→ YOUR GOAL
Where a record contains a picture, omit it; otherwise reproduce the listing exactly.

→ DATA SUPPLIED
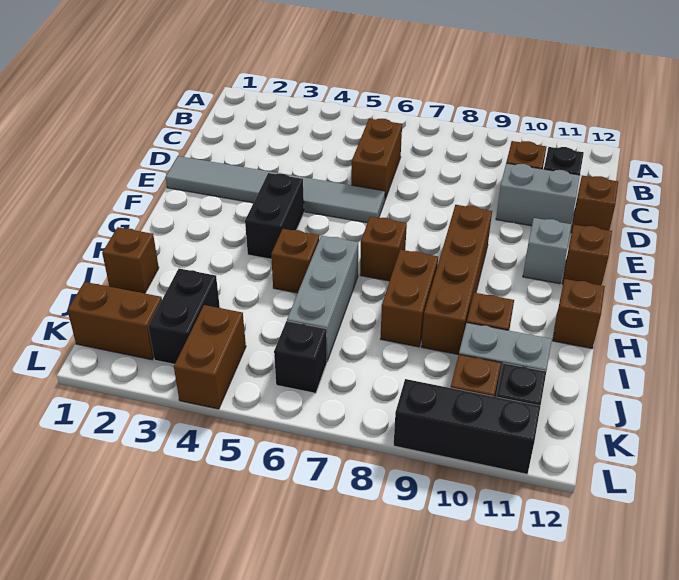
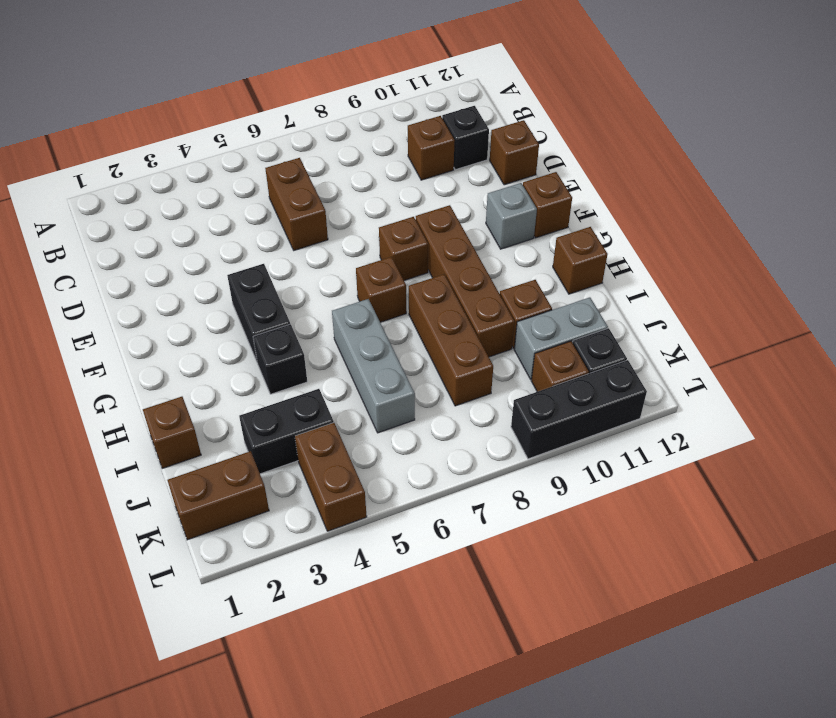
grey brick D10:D11 level 1 -> none
grey tile E1:E6 level 1 -> none
brown brick H5 level 1 -> brown brick F8 level 1
brown brick H8:I8 level 1 -> brown brick H8:J8 level 1
black brick J3:K3 level 1 -> black brick J3:J4 level 1
black brick K6 level 1 -> black brick H4 level 1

→ RESPONSE AREA
grey brick D10:D11 level 1 -> none
grey tile E1:E6 level 1 -> none
brown brick H5 level 1 -> brown brick F8 level 1
brown brick H8:I8 level 1 -> brown brick H8:J8 level 1
black brick J3:K3 level 1 -> black brick J3:J4 level 1
black brick K6 level 1 -> black brick H4 level 1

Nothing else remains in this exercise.